[About this exercise] Transcription, pictures excluded: write out the data below exactly.

[Recorded information]
========

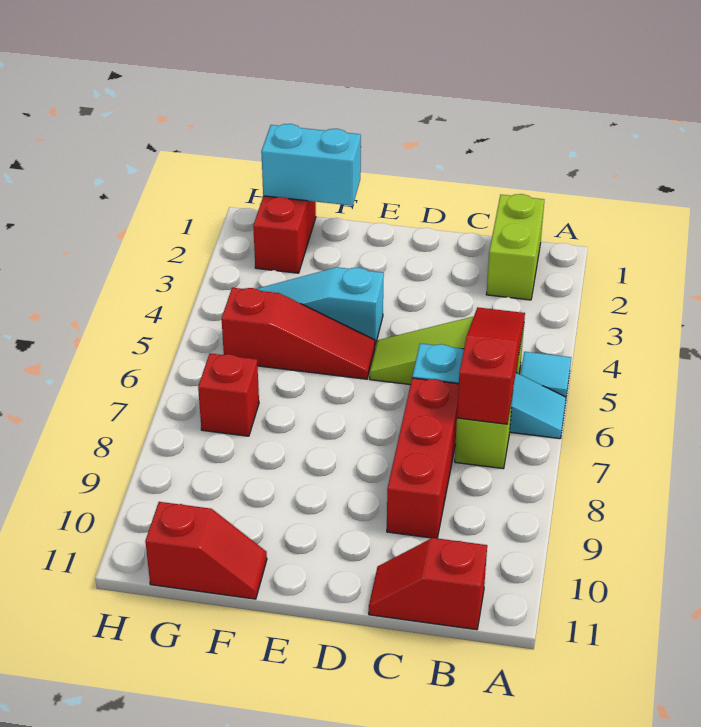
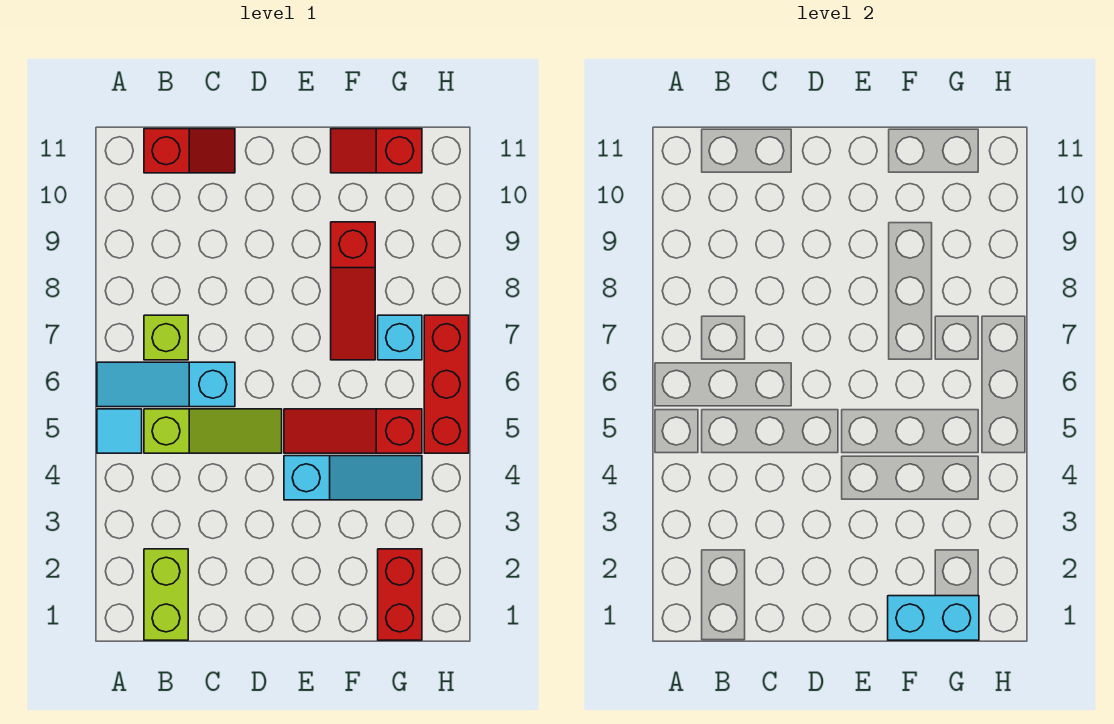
red slope B5:B7 level 2 top 7 -> red slope F7:F9 level 1 top 9
red brick C7:C9 level 1 -> red brick H5:H7 level 1
red brick G7 level 1 -> cyan brick G7 level 1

========

[Exercise solution]
red slope B5:B7 level 2 top 7 -> red slope F7:F9 level 1 top 9
red brick C7:C9 level 1 -> red brick H5:H7 level 1
red brick G7 level 1 -> cyan brick G7 level 1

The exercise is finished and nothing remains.